## INFORMATION SUPPLIED
▬▬▬▬▬▬

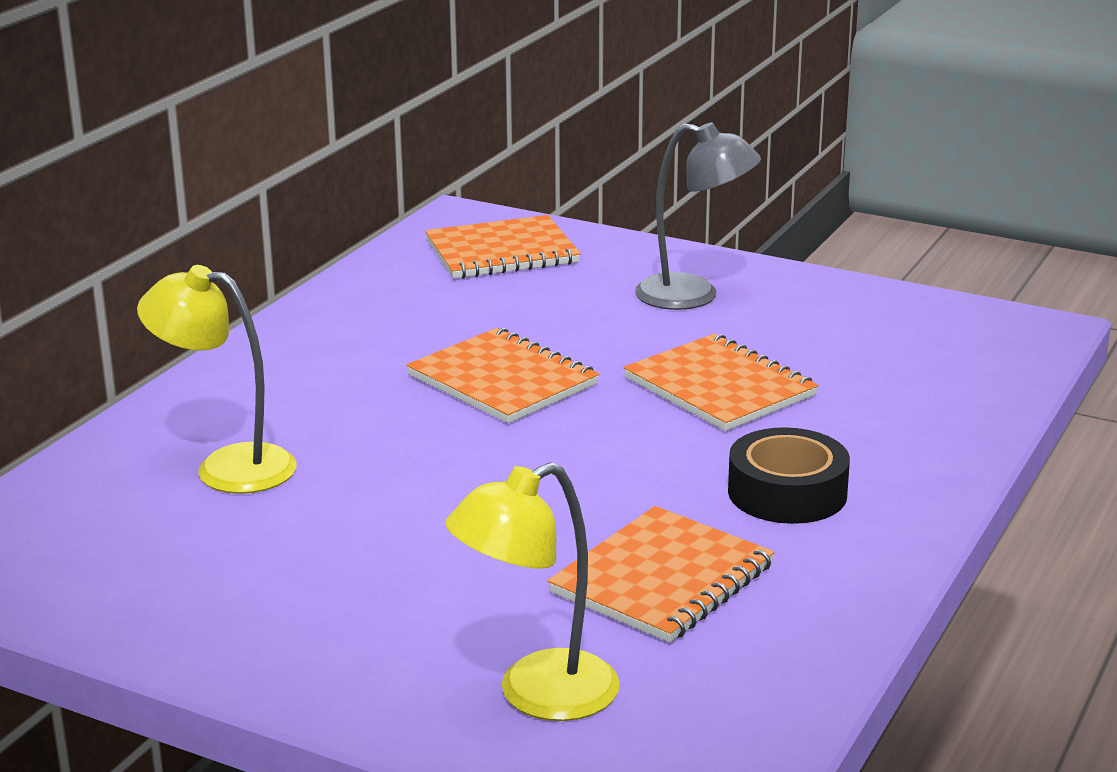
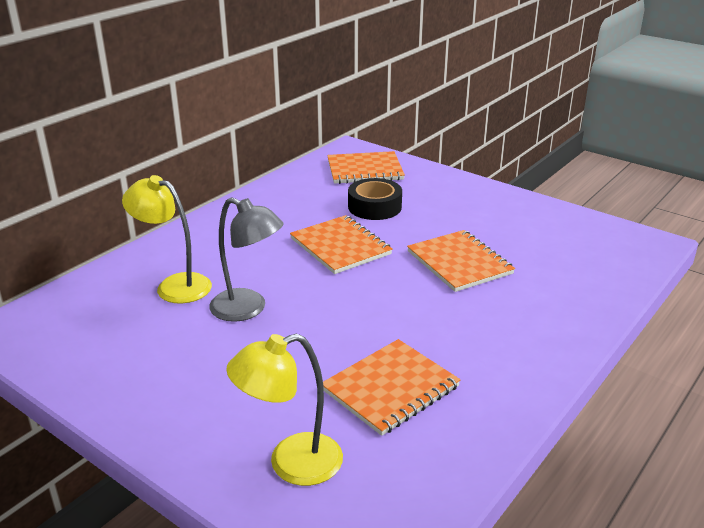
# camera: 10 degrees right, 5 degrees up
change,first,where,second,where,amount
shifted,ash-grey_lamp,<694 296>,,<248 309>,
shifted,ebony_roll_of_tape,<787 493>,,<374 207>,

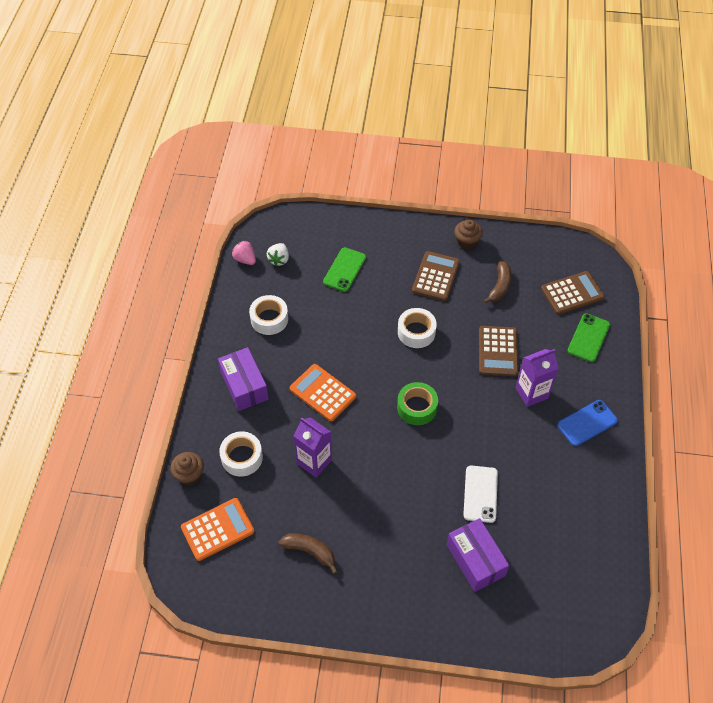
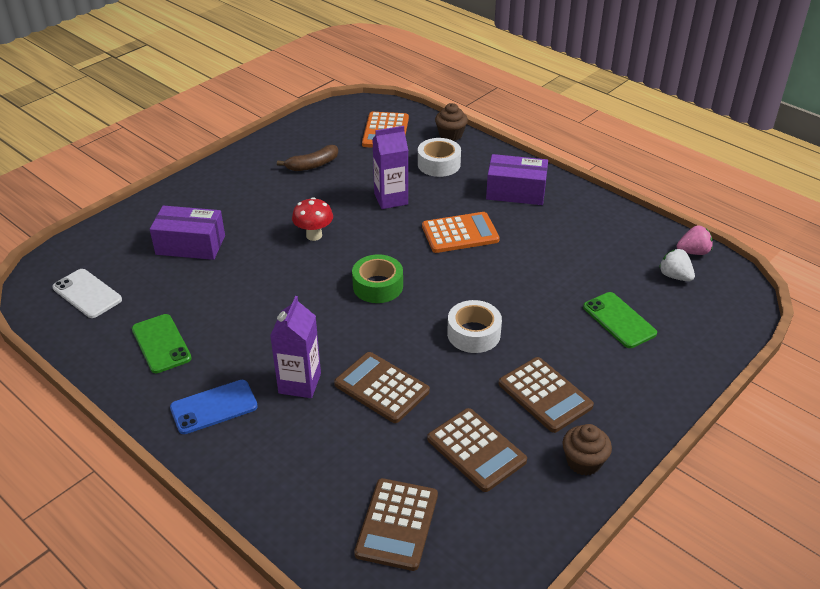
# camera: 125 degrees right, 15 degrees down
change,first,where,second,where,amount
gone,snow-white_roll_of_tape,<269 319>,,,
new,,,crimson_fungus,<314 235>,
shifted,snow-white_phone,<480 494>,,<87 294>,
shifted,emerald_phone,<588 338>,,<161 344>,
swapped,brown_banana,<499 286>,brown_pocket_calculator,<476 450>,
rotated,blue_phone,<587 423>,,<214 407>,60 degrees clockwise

▬▬▬▬▬▬

## EXERCISE DESCRIPTION
What lines in the listing above hold the string "shifted"? List them.

## RESPONSE AREA
shifted,ash-grey_lamp,<694 296>,,<248 309>,
shifted,ebony_roll_of_tape,<787 493>,,<374 207>,
shifted,snow-white_phone,<480 494>,,<87 294>,
shifted,emerald_phone,<588 338>,,<161 344>,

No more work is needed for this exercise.